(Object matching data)
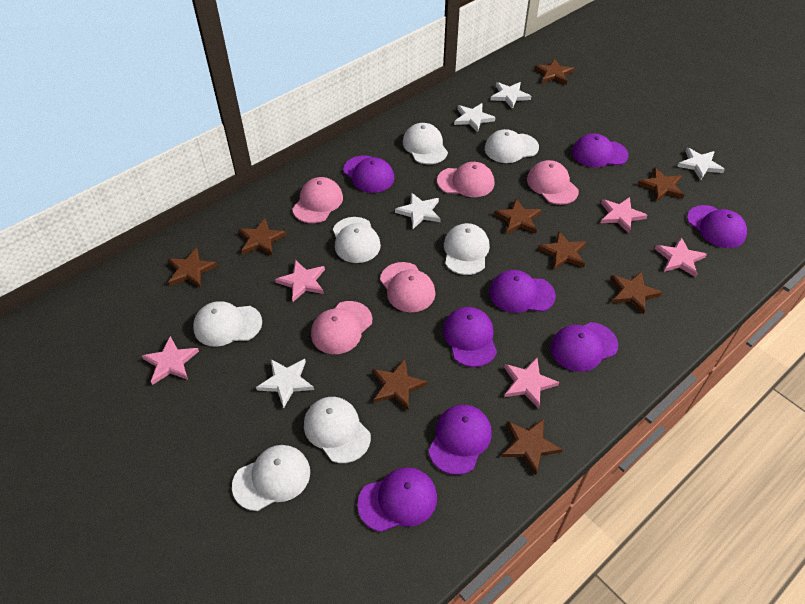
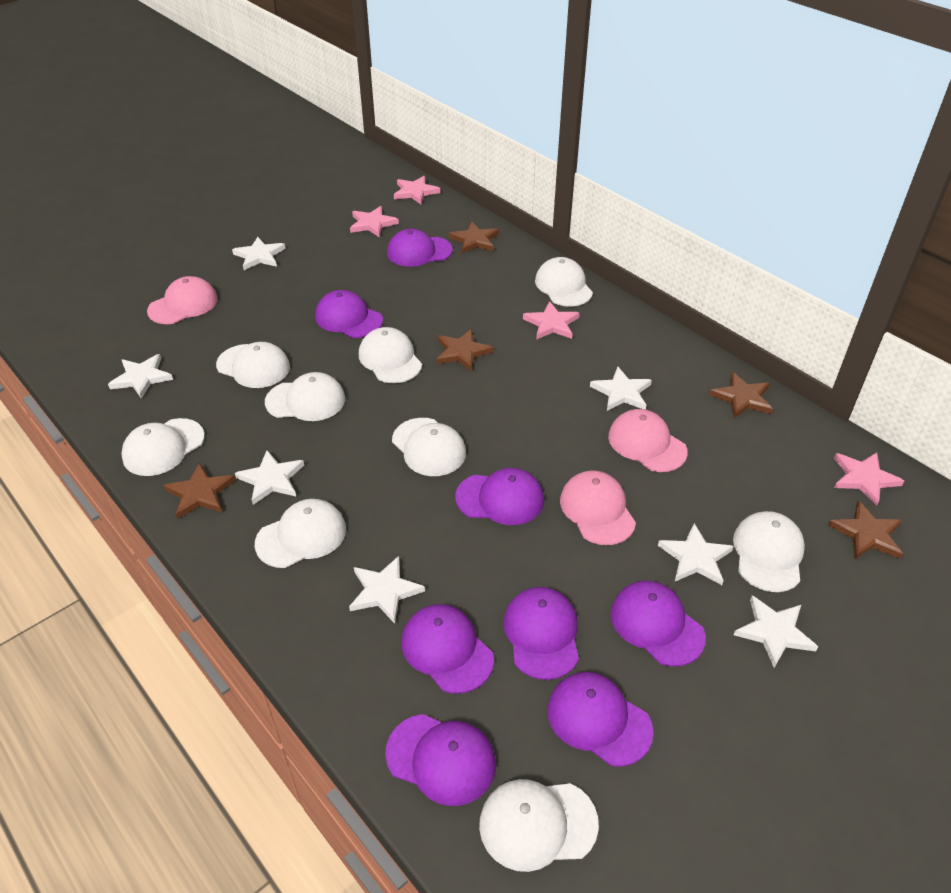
brown star: 9 -> 5
pink cap: 5 -> 3
pink star: 5 -> 4
white cap: 7 -> 9
white star: 5 -> 7

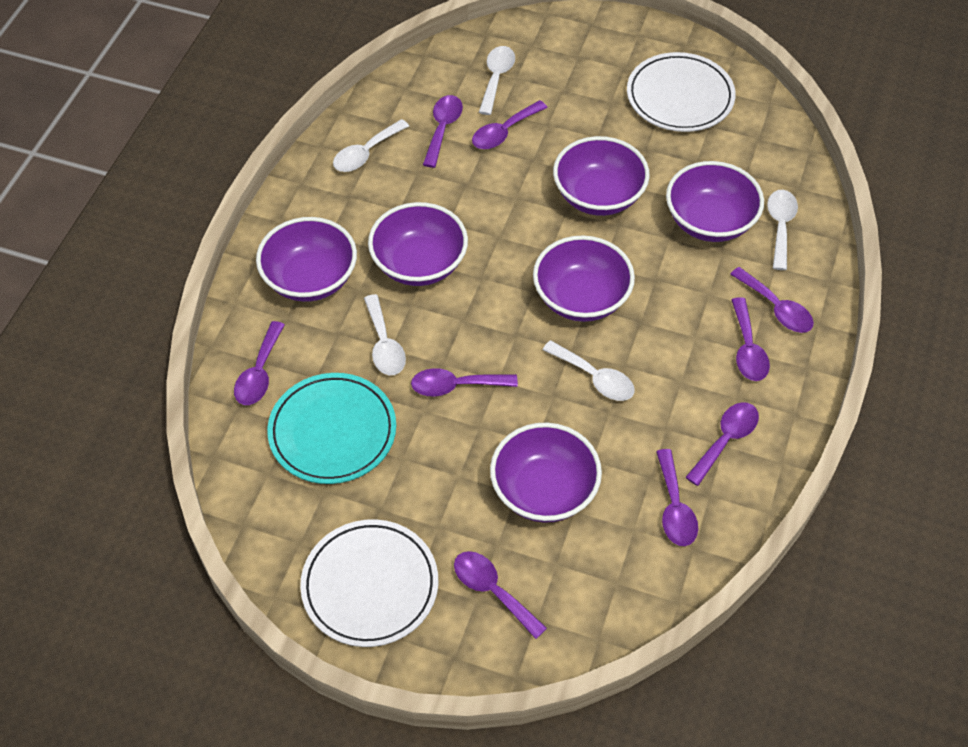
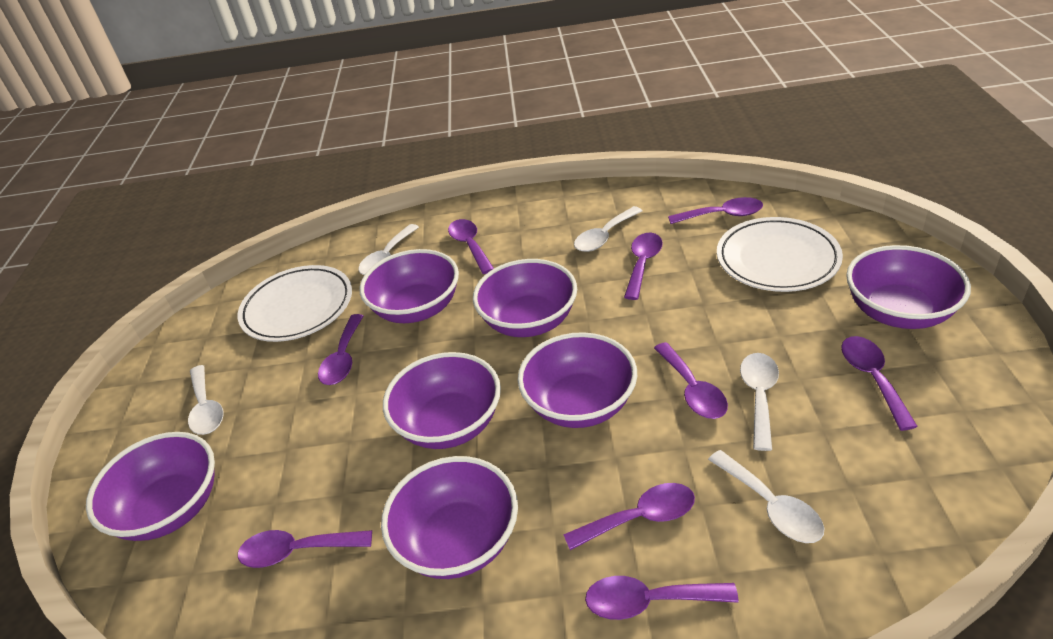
purple bowl: 6 -> 7
turquoise plate: 1 -> 0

◆ REQUIRED ACTION: Only the lines from the one containing "white cap: 7 -> 9" through the end of the data above are to be output, exactly and without pictures.

◆ FINISHED TASK:
white cap: 7 -> 9
white star: 5 -> 7

purple bowl: 6 -> 7
turquoise plate: 1 -> 0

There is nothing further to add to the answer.